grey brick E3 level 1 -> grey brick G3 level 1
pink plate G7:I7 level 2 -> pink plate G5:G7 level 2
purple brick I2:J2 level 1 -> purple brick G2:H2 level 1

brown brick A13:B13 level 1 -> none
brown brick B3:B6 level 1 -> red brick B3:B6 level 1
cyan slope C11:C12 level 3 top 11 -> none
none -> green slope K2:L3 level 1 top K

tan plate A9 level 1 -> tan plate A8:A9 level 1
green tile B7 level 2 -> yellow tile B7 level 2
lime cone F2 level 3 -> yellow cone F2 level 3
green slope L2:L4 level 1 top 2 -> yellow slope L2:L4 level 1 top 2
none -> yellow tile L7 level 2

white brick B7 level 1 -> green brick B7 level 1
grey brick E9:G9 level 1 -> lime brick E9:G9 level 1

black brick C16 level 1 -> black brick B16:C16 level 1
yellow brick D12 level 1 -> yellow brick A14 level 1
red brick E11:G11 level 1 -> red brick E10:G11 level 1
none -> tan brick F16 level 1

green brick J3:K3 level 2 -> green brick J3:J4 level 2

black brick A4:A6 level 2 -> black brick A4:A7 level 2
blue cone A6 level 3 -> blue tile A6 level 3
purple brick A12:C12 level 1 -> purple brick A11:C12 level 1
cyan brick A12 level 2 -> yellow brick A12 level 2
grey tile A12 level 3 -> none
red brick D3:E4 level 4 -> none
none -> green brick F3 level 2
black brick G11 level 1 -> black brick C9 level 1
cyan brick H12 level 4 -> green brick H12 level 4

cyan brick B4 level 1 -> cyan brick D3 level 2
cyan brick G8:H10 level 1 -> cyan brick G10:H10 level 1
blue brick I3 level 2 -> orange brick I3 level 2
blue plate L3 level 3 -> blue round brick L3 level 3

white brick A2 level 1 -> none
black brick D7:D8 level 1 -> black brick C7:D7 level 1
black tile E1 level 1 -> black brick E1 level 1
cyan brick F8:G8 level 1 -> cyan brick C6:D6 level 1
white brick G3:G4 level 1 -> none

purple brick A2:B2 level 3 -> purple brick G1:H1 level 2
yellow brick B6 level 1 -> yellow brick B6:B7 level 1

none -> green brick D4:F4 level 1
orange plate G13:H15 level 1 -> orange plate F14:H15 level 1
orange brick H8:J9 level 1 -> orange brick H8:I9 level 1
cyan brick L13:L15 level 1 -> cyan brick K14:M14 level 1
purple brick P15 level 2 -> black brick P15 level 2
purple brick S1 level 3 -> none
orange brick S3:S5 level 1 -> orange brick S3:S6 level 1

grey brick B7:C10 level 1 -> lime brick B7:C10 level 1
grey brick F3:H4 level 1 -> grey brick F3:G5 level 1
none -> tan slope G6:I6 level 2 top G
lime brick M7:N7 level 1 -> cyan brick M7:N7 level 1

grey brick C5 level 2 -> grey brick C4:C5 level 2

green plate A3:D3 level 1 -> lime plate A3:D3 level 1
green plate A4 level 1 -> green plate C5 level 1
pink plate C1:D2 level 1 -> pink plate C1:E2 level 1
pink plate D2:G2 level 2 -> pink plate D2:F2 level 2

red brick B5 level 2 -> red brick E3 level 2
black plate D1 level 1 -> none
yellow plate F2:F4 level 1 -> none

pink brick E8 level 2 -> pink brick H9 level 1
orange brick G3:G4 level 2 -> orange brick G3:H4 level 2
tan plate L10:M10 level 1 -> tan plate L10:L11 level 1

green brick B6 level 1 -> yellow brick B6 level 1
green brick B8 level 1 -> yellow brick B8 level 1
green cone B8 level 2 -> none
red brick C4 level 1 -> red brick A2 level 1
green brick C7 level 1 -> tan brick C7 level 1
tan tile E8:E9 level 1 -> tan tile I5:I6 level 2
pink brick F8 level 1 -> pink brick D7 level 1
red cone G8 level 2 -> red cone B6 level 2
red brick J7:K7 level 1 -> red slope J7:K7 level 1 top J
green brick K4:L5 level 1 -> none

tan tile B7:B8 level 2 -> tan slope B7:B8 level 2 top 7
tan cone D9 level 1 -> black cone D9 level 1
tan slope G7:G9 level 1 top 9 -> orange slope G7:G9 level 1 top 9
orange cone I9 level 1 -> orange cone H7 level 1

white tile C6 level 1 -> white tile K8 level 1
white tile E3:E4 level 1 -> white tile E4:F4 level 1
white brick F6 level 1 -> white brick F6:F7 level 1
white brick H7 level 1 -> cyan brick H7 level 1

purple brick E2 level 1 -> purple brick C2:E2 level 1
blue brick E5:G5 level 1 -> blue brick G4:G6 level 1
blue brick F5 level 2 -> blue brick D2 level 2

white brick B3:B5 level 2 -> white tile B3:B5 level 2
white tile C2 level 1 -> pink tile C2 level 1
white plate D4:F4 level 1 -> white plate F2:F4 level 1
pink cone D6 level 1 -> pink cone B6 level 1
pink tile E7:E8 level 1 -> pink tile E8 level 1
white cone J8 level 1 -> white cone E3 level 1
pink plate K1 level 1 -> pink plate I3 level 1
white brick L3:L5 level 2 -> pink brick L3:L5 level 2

● ● ● ● ●

— Aim of the task —
Each line of the material above must be retyped precisely.

— Written response —
grey brick E3 level 1 -> grey brick G3 level 1
pink plate G7:I7 level 2 -> pink plate G5:G7 level 2
purple brick I2:J2 level 1 -> purple brick G2:H2 level 1

brown brick A13:B13 level 1 -> none
brown brick B3:B6 level 1 -> red brick B3:B6 level 1
cyan slope C11:C12 level 3 top 11 -> none
none -> green slope K2:L3 level 1 top K

tan plate A9 level 1 -> tan plate A8:A9 level 1
green tile B7 level 2 -> yellow tile B7 level 2
lime cone F2 level 3 -> yellow cone F2 level 3
green slope L2:L4 level 1 top 2 -> yellow slope L2:L4 level 1 top 2
none -> yellow tile L7 level 2

white brick B7 level 1 -> green brick B7 level 1
grey brick E9:G9 level 1 -> lime brick E9:G9 level 1

black brick C16 level 1 -> black brick B16:C16 level 1
yellow brick D12 level 1 -> yellow brick A14 level 1
red brick E11:G11 level 1 -> red brick E10:G11 level 1
none -> tan brick F16 level 1

green brick J3:K3 level 2 -> green brick J3:J4 level 2

black brick A4:A6 level 2 -> black brick A4:A7 level 2
blue cone A6 level 3 -> blue tile A6 level 3
purple brick A12:C12 level 1 -> purple brick A11:C12 level 1
cyan brick A12 level 2 -> yellow brick A12 level 2
grey tile A12 level 3 -> none
red brick D3:E4 level 4 -> none
none -> green brick F3 level 2
black brick G11 level 1 -> black brick C9 level 1
cyan brick H12 level 4 -> green brick H12 level 4

cyan brick B4 level 1 -> cyan brick D3 level 2
cyan brick G8:H10 level 1 -> cyan brick G10:H10 level 1
blue brick I3 level 2 -> orange brick I3 level 2
blue plate L3 level 3 -> blue round brick L3 level 3

white brick A2 level 1 -> none
black brick D7:D8 level 1 -> black brick C7:D7 level 1
black tile E1 level 1 -> black brick E1 level 1
cyan brick F8:G8 level 1 -> cyan brick C6:D6 level 1
white brick G3:G4 level 1 -> none

purple brick A2:B2 level 3 -> purple brick G1:H1 level 2
yellow brick B6 level 1 -> yellow brick B6:B7 level 1

none -> green brick D4:F4 level 1
orange plate G13:H15 level 1 -> orange plate F14:H15 level 1
orange brick H8:J9 level 1 -> orange brick H8:I9 level 1
cyan brick L13:L15 level 1 -> cyan brick K14:M14 level 1
purple brick P15 level 2 -> black brick P15 level 2
purple brick S1 level 3 -> none
orange brick S3:S5 level 1 -> orange brick S3:S6 level 1

grey brick B7:C10 level 1 -> lime brick B7:C10 level 1
grey brick F3:H4 level 1 -> grey brick F3:G5 level 1
none -> tan slope G6:I6 level 2 top G
lime brick M7:N7 level 1 -> cyan brick M7:N7 level 1

grey brick C5 level 2 -> grey brick C4:C5 level 2

green plate A3:D3 level 1 -> lime plate A3:D3 level 1
green plate A4 level 1 -> green plate C5 level 1
pink plate C1:D2 level 1 -> pink plate C1:E2 level 1
pink plate D2:G2 level 2 -> pink plate D2:F2 level 2

red brick B5 level 2 -> red brick E3 level 2
black plate D1 level 1 -> none
yellow plate F2:F4 level 1 -> none

pink brick E8 level 2 -> pink brick H9 level 1
orange brick G3:G4 level 2 -> orange brick G3:H4 level 2
tan plate L10:M10 level 1 -> tan plate L10:L11 level 1

green brick B6 level 1 -> yellow brick B6 level 1
green brick B8 level 1 -> yellow brick B8 level 1
green cone B8 level 2 -> none
red brick C4 level 1 -> red brick A2 level 1
green brick C7 level 1 -> tan brick C7 level 1
tan tile E8:E9 level 1 -> tan tile I5:I6 level 2
pink brick F8 level 1 -> pink brick D7 level 1
red cone G8 level 2 -> red cone B6 level 2
red brick J7:K7 level 1 -> red slope J7:K7 level 1 top J
green brick K4:L5 level 1 -> none

tan tile B7:B8 level 2 -> tan slope B7:B8 level 2 top 7
tan cone D9 level 1 -> black cone D9 level 1
tan slope G7:G9 level 1 top 9 -> orange slope G7:G9 level 1 top 9
orange cone I9 level 1 -> orange cone H7 level 1

white tile C6 level 1 -> white tile K8 level 1
white tile E3:E4 level 1 -> white tile E4:F4 level 1
white brick F6 level 1 -> white brick F6:F7 level 1
white brick H7 level 1 -> cyan brick H7 level 1

purple brick E2 level 1 -> purple brick C2:E2 level 1
blue brick E5:G5 level 1 -> blue brick G4:G6 level 1
blue brick F5 level 2 -> blue brick D2 level 2

white brick B3:B5 level 2 -> white tile B3:B5 level 2
white tile C2 level 1 -> pink tile C2 level 1
white plate D4:F4 level 1 -> white plate F2:F4 level 1
pink cone D6 level 1 -> pink cone B6 level 1
pink tile E7:E8 level 1 -> pink tile E8 level 1
white cone J8 level 1 -> white cone E3 level 1
pink plate K1 level 1 -> pink plate I3 level 1
white brick L3:L5 level 2 -> pink brick L3:L5 level 2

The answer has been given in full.